_ABOUT THIS EXERCISE_: Return all lines from the listing below in which "none" appears.

_ENTRIES PROVIDED_:
+-------+

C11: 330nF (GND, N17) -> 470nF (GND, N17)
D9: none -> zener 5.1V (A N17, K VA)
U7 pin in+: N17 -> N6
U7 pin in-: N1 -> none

+-------+

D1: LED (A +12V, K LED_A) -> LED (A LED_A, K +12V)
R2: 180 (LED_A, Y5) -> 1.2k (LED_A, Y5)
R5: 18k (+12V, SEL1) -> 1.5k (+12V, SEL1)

+-------+

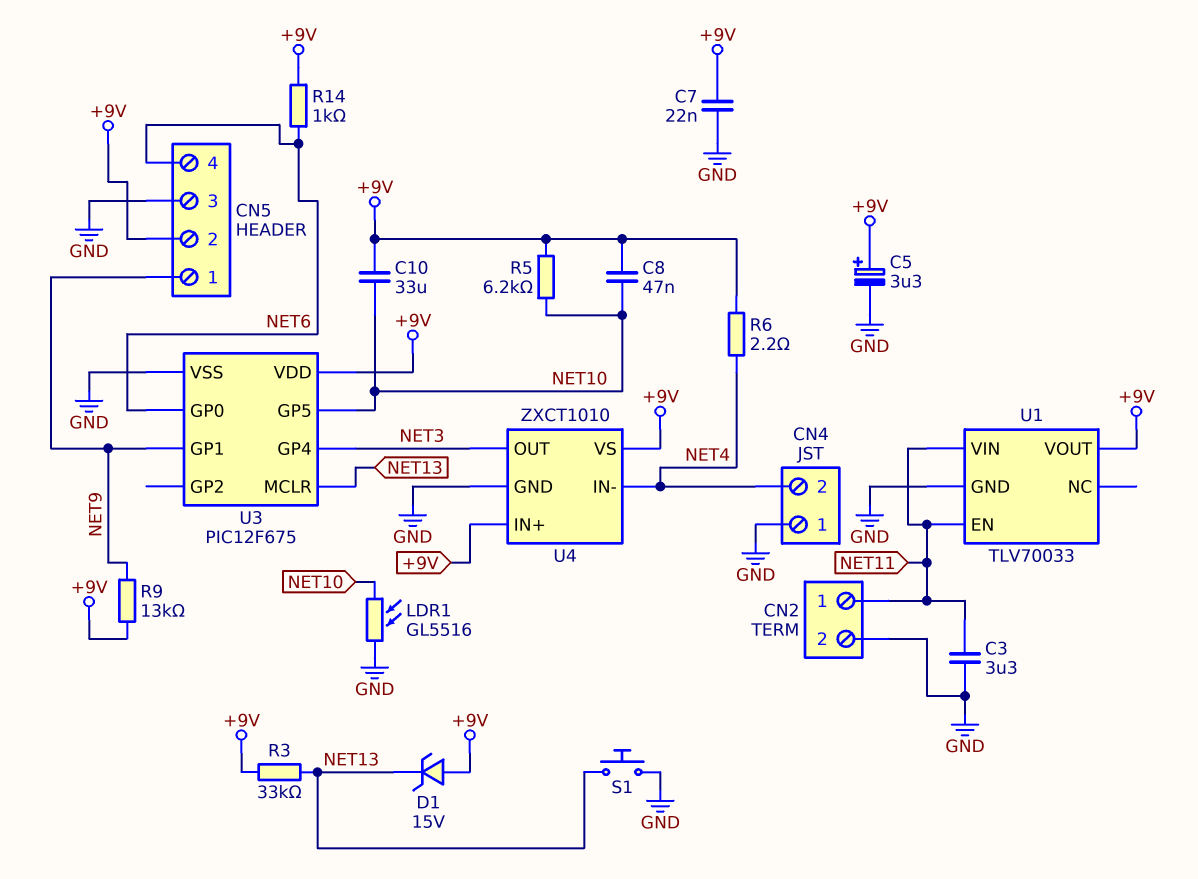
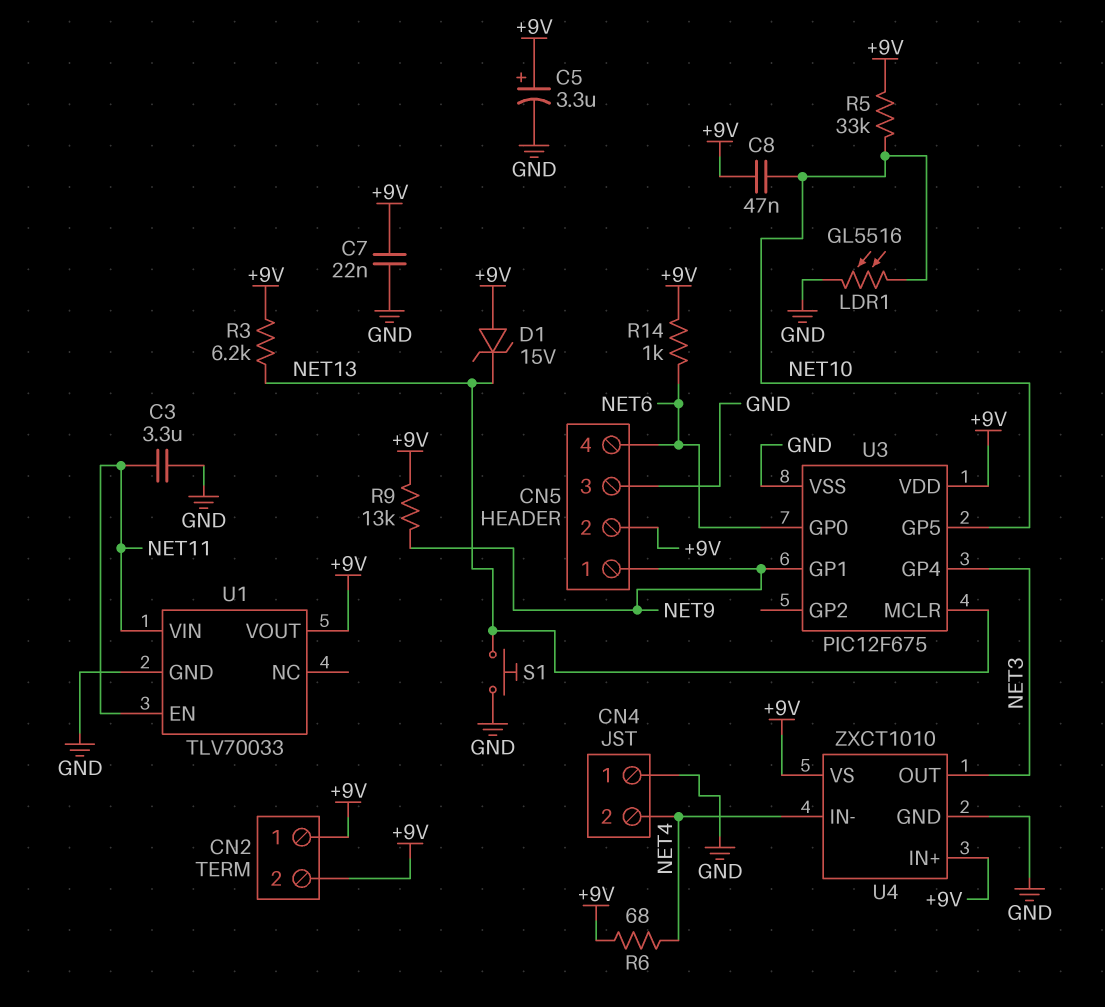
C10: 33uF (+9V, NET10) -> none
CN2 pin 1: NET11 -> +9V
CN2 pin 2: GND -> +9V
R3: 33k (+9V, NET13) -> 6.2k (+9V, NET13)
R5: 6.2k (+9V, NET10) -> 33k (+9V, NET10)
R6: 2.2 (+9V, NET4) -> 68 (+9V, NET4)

+-------+

_EXERCISE OUTPUT_:
D9: none -> zener 5.1V (A N17, K VA)
U7 pin in-: N1 -> none
C10: 33uF (+9V, NET10) -> none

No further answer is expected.